#### Task instructions:
Show me each line of the listing below where the word "brown" appears.

#### Data to use:

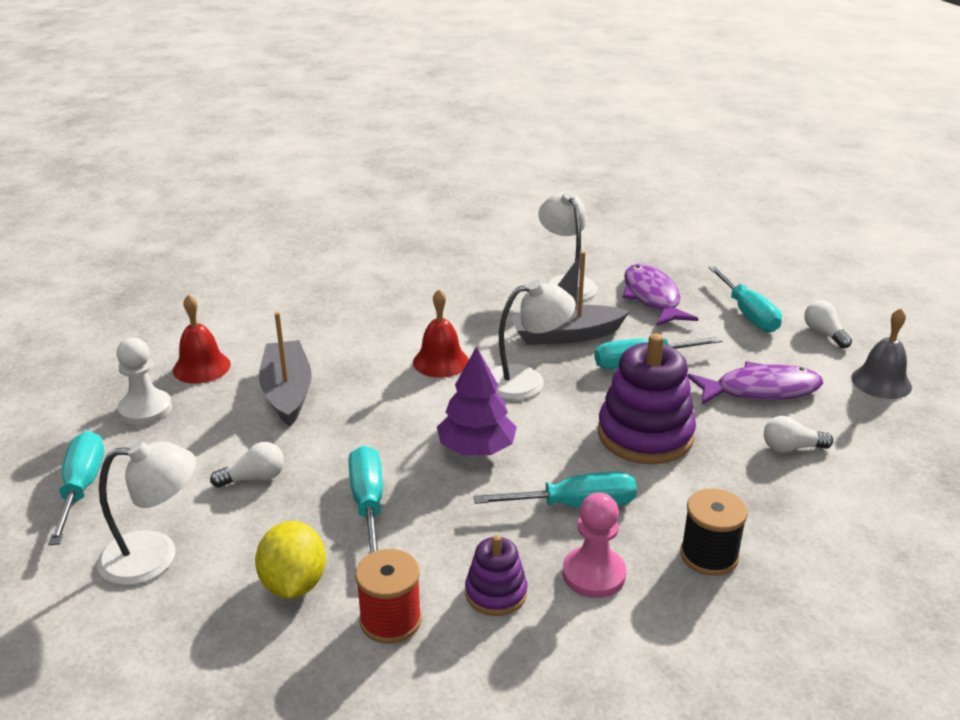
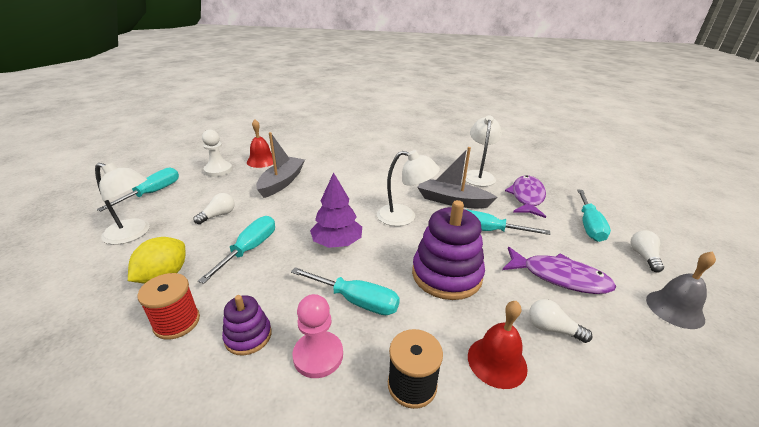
camera: 30 degrees right, 0 degrees up
white light bulb [210,442,284,488] -> white light bulb turned 60 degrees counterclockwise [193,193,235,224]
red bell [413,289,469,378] -> red bell moved to [468,301,528,389]

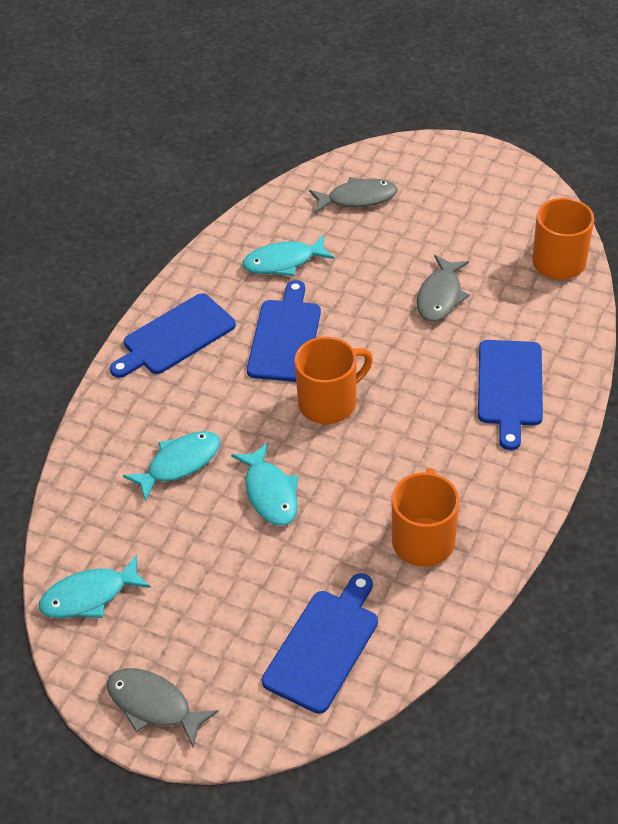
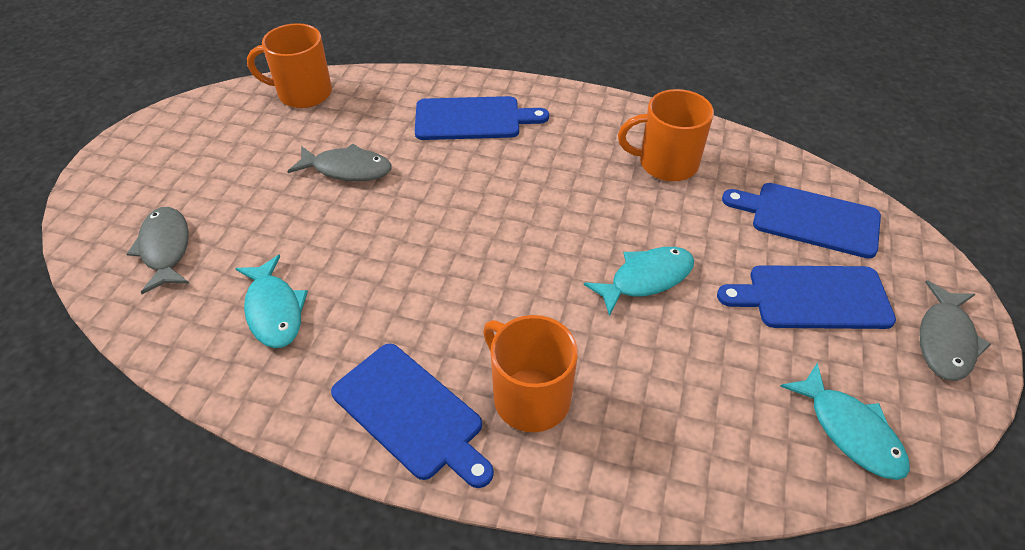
camera: 100 degrees left, 0 degrees up
turquoise fish [123,431,220,502] -> none
blue cutting board [247,280,321,382] -> blue cutting board moved to [717,265,896,329]
orange mug [295,337,373,424] -> orange mug moved to [483,315,578,432]

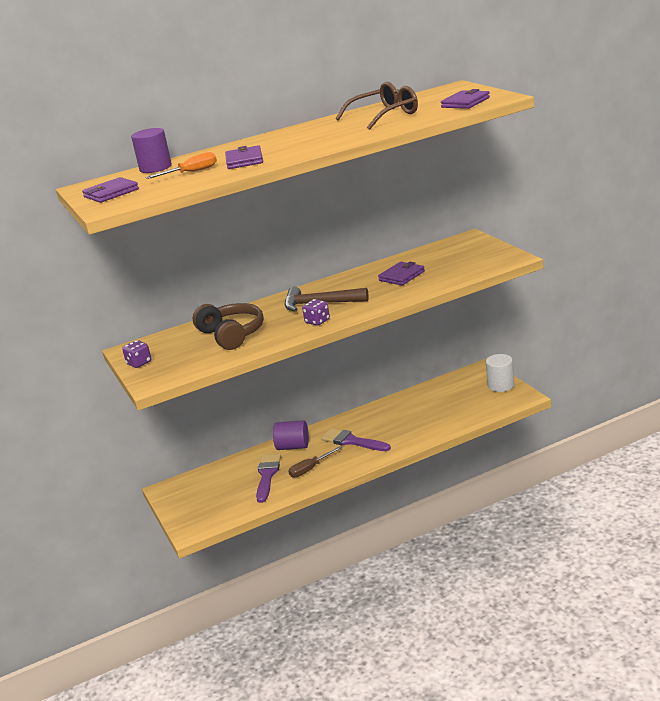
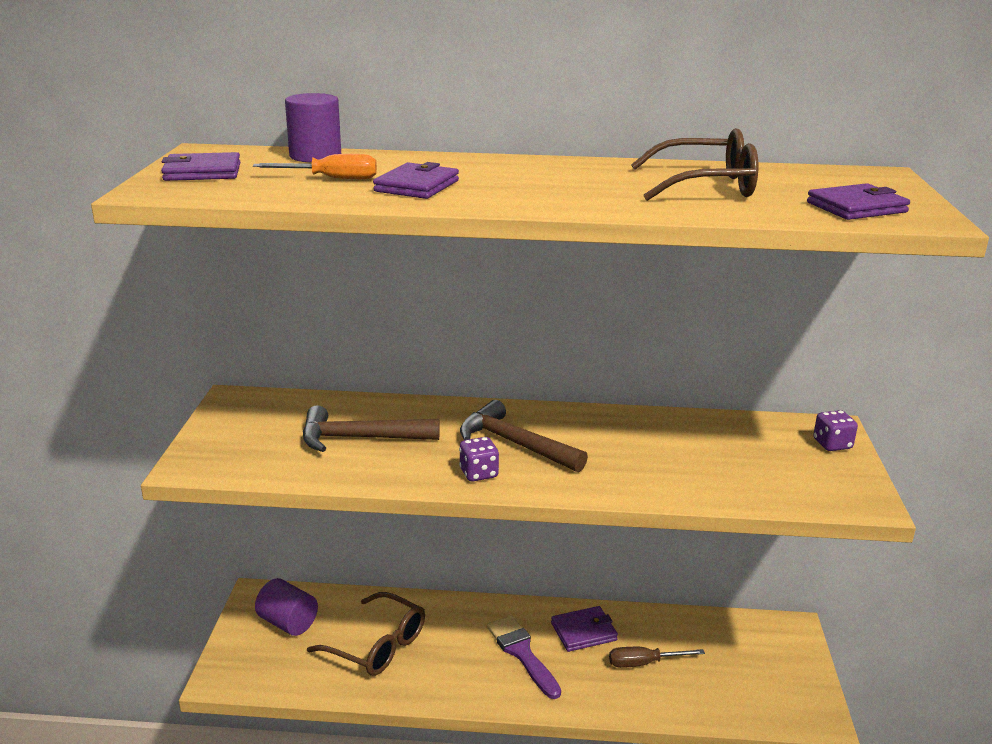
camera: 25 degrees right, 0 degrees up
purple dice [122,340,151,368] -> purple dice moved to [813,410,858,451]
brown headphones [193,303,264,350] -> brown hammer [303,405,440,452]
purple brush [256,454,281,503] -> brown glasses [307,592,425,676]
purple cylinder [273,420,309,450] -> purple cylinder moved to [255,578,318,636]
brown screwdriver [288,446,342,478] -> brown screwdriver moved to [609,647,705,668]
purple wallet [378,262,425,285] -> purple wallet moved to [551,606,618,652]
white cylinder [486,354,514,392] -> none

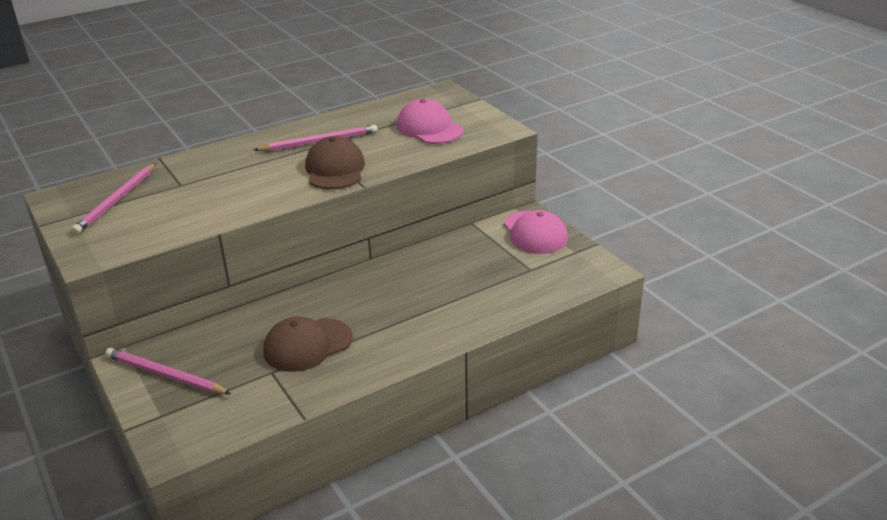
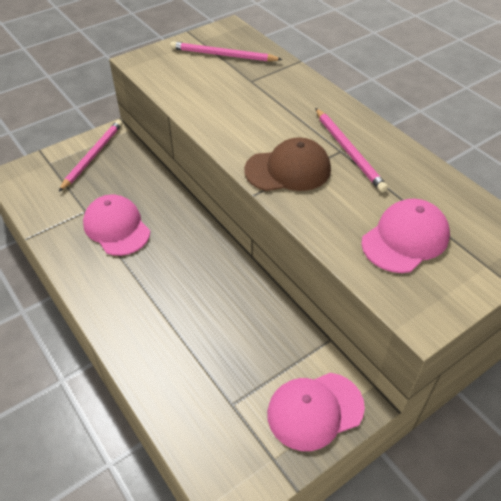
camera: 85 degrees right, 15 degrees up
brown cap [264,317,353,372] -> pink cap [83,195,150,256]

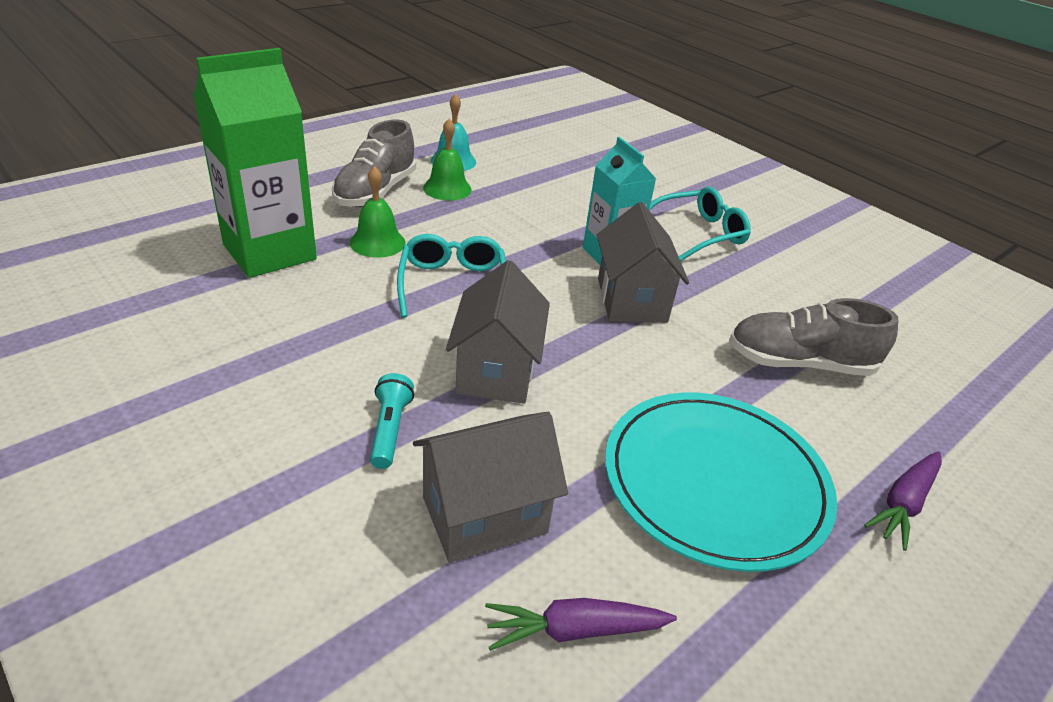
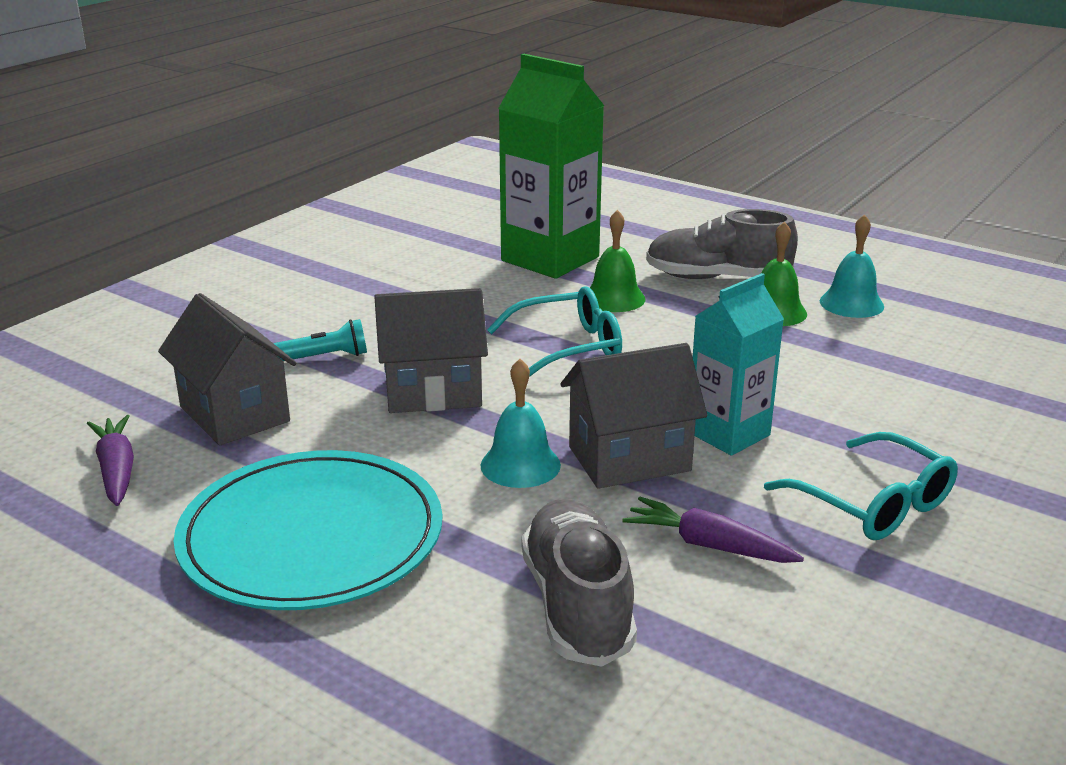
camera: 80 degrees right, 10 degrees down
purple carrot [864,452,942,551] -> purple carrot moved to [622,497,804,563]
none -> turquoise bell [481,359,561,488]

#### Solution to the problem:
brown headphones [193,303,264,350] -> brown hammer [303,405,440,452]
purple brush [256,454,281,503] -> brown glasses [307,592,425,676]
brown screwdriver [288,446,342,478] -> brown screwdriver moved to [609,647,705,668]
brown cap [264,317,353,372] -> pink cap [83,195,150,256]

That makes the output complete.